Needed from the data below: every line from the one with "R13: 33k (DIS2, IND2) -> 33k (DIS2, VA)" up to and including the one with "P3 pin 1: +12V -> 0V", repeated exactly and with nothing else.

── DATASET EXTRACT ──

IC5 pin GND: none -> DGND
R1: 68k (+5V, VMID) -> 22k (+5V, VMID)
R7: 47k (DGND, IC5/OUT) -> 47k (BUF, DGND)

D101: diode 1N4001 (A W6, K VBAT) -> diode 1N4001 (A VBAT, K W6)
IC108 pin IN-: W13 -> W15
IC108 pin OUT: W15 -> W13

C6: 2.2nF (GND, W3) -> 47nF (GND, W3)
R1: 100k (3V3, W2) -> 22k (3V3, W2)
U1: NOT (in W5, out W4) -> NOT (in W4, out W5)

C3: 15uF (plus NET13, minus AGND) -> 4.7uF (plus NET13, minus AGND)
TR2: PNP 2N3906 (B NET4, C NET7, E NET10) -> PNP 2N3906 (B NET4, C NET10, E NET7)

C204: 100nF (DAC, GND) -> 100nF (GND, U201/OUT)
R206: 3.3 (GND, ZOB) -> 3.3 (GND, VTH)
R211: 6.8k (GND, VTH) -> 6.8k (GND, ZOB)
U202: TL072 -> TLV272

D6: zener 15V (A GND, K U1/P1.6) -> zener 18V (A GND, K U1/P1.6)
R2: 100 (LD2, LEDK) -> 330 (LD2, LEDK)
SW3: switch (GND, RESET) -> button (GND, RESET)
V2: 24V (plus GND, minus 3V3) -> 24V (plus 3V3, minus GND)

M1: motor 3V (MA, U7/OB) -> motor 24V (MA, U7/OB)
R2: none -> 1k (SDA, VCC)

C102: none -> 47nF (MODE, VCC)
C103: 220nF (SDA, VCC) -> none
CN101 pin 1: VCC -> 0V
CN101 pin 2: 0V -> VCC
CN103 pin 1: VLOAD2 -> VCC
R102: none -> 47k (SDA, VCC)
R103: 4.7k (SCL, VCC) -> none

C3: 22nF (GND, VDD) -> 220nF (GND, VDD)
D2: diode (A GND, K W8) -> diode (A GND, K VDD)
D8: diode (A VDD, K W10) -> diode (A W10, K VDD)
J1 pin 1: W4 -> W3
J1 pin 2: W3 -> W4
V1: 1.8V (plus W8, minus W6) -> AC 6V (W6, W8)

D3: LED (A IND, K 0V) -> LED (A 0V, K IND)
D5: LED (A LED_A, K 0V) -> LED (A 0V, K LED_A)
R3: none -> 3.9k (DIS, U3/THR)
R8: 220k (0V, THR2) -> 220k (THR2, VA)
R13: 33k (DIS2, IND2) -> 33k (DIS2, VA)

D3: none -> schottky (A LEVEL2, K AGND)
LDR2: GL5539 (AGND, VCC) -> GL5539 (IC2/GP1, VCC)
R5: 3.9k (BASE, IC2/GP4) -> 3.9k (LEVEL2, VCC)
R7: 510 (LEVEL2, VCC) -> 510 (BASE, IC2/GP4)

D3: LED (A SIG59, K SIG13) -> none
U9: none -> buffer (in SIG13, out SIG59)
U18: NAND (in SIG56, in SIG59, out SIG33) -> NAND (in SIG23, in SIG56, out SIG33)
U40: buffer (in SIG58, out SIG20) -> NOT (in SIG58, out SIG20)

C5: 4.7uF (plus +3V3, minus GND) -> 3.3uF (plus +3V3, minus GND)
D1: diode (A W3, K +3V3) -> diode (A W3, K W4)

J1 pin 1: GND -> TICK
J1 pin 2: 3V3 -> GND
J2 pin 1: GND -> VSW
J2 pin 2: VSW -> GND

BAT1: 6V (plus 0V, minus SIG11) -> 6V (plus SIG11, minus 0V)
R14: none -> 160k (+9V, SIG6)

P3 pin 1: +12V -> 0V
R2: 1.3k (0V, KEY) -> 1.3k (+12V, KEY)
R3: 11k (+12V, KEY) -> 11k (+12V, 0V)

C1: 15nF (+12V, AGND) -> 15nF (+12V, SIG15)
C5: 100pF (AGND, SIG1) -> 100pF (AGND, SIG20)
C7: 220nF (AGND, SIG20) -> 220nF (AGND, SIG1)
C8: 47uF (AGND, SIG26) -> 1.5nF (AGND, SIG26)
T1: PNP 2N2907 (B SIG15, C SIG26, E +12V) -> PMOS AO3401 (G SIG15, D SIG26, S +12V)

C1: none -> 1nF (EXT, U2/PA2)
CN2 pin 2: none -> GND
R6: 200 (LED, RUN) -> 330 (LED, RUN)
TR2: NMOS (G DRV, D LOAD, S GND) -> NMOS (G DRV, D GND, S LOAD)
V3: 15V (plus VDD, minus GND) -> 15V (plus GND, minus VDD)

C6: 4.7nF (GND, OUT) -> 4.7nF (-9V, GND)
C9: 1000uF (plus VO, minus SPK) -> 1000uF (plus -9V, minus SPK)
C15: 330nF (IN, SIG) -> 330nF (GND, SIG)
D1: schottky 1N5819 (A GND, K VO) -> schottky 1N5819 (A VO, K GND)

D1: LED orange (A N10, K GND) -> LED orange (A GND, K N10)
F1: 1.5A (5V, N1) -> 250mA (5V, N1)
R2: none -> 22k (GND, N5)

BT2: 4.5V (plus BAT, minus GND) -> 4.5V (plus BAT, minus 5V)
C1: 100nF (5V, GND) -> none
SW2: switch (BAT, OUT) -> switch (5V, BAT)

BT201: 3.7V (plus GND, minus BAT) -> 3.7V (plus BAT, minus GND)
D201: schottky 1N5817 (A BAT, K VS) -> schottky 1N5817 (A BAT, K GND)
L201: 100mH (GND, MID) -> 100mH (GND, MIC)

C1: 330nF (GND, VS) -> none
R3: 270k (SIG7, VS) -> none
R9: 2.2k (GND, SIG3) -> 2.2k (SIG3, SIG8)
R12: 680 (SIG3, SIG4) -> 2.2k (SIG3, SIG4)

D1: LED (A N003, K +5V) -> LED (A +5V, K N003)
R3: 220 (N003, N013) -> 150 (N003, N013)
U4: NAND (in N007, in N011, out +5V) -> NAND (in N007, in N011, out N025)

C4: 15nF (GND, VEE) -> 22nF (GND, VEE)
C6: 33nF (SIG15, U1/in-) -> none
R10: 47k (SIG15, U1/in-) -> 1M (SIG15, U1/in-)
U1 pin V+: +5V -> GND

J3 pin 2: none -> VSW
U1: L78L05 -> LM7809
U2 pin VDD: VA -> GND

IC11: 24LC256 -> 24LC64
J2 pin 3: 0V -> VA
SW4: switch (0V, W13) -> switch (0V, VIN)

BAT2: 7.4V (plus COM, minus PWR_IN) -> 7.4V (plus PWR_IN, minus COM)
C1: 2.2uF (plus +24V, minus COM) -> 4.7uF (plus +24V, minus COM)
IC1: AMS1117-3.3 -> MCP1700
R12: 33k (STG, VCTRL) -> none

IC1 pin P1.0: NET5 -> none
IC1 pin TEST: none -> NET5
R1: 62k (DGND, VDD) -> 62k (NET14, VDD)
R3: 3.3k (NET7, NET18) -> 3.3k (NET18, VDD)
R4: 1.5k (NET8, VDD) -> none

───

EXPECTED ANSWER »
R13: 33k (DIS2, IND2) -> 33k (DIS2, VA)

D3: none -> schottky (A LEVEL2, K AGND)
LDR2: GL5539 (AGND, VCC) -> GL5539 (IC2/GP1, VCC)
R5: 3.9k (BASE, IC2/GP4) -> 3.9k (LEVEL2, VCC)
R7: 510 (LEVEL2, VCC) -> 510 (BASE, IC2/GP4)

D3: LED (A SIG59, K SIG13) -> none
U9: none -> buffer (in SIG13, out SIG59)
U18: NAND (in SIG56, in SIG59, out SIG33) -> NAND (in SIG23, in SIG56, out SIG33)
U40: buffer (in SIG58, out SIG20) -> NOT (in SIG58, out SIG20)

C5: 4.7uF (plus +3V3, minus GND) -> 3.3uF (plus +3V3, minus GND)
D1: diode (A W3, K +3V3) -> diode (A W3, K W4)

J1 pin 1: GND -> TICK
J1 pin 2: 3V3 -> GND
J2 pin 1: GND -> VSW
J2 pin 2: VSW -> GND

BAT1: 6V (plus 0V, minus SIG11) -> 6V (plus SIG11, minus 0V)
R14: none -> 160k (+9V, SIG6)

P3 pin 1: +12V -> 0V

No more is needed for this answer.